▶ [WHAT YOU WILL DO]
Starting at the line containing "(356, 296) = (395, 223): brown" and ending at the line containing "(441, 393) = (695, 255): turquoise", transcribe the listing below exactly. Keep both end lines, skip the pictures, and copy nothing else.

[SOURCE RECORDS Boundary: Start]

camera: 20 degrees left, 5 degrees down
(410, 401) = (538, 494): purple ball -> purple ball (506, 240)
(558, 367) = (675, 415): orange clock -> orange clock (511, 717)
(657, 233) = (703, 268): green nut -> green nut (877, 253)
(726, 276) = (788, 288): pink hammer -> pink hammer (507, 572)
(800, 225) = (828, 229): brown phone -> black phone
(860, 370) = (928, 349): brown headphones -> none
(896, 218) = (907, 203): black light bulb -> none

[SOURCE RECORDS Boundary: End]
[SOURCE RECORDS Boundary: Start]

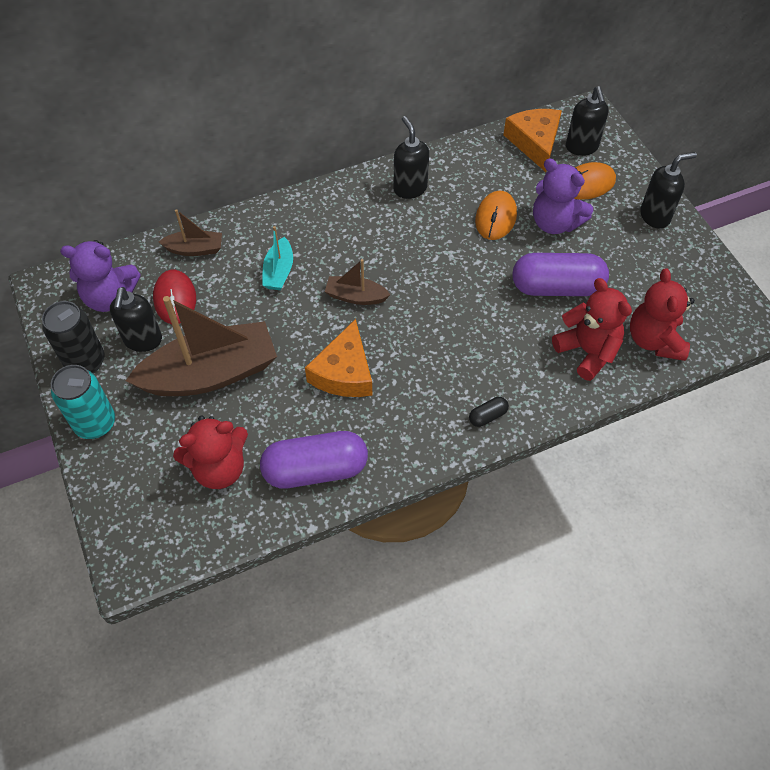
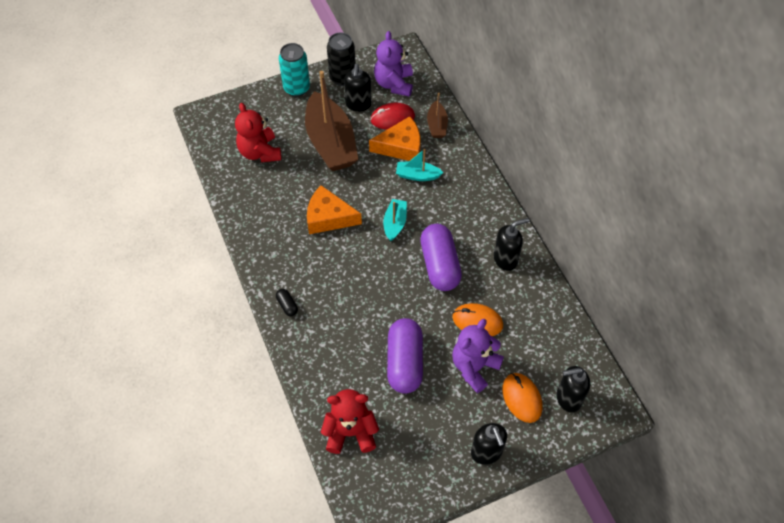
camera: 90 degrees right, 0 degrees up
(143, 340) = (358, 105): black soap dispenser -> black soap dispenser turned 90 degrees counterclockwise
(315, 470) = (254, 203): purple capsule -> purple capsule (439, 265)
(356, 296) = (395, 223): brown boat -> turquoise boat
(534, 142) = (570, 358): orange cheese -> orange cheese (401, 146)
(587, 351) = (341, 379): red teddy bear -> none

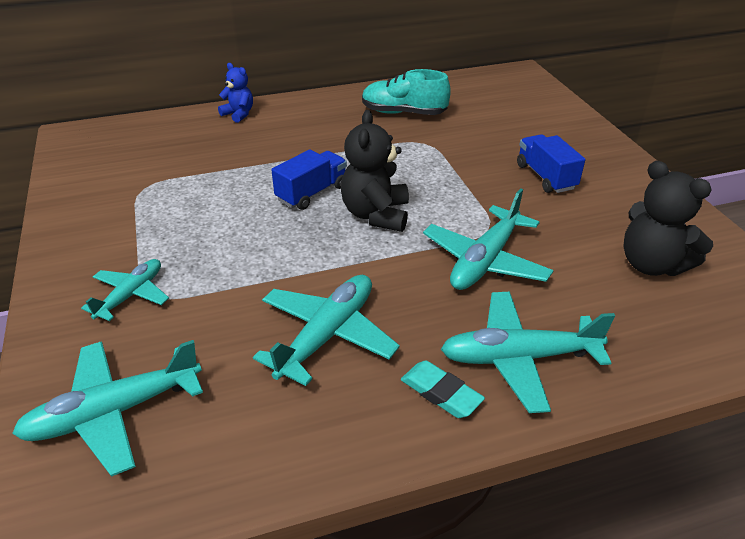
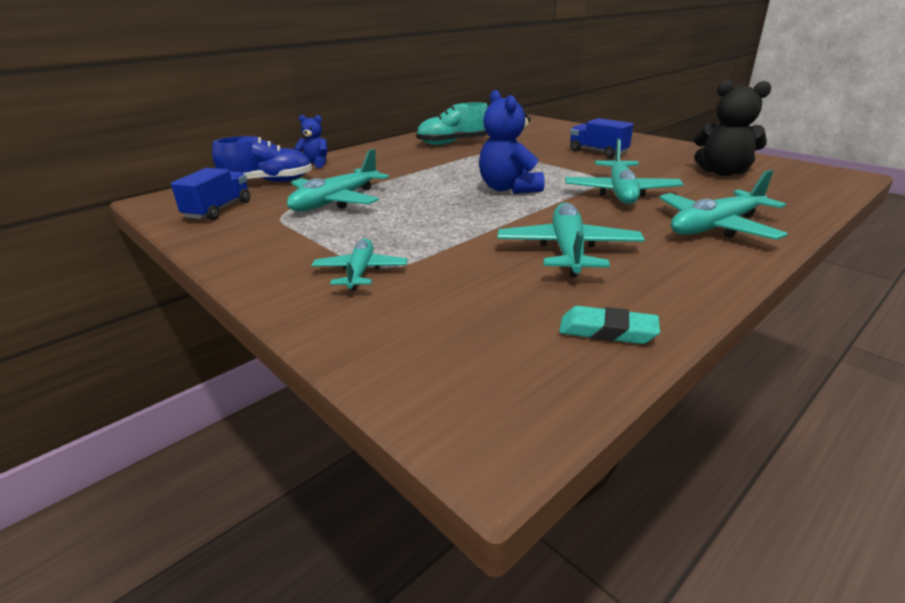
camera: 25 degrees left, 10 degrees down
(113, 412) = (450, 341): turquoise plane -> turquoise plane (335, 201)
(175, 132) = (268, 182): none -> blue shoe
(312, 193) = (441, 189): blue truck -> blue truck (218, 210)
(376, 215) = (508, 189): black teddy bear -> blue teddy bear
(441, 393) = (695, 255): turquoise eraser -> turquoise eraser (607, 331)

[SOURCE RECORDS Boundary: End]

▶ [SOLUTION BELOW]
(356, 296) = (395, 223): brown boat -> turquoise boat
(534, 142) = (570, 358): orange cheese -> orange cheese (401, 146)
(587, 351) = (341, 379): red teddy bear -> none

camera: 25 degrees left, 10 degrees down
(113, 412) = (450, 341): turquoise plane -> turquoise plane (335, 201)
(175, 132) = (268, 182): none -> blue shoe
(312, 193) = (441, 189): blue truck -> blue truck (218, 210)
(376, 215) = (508, 189): black teddy bear -> blue teddy bear
(441, 393) = (695, 255): turquoise eraser -> turquoise eraser (607, 331)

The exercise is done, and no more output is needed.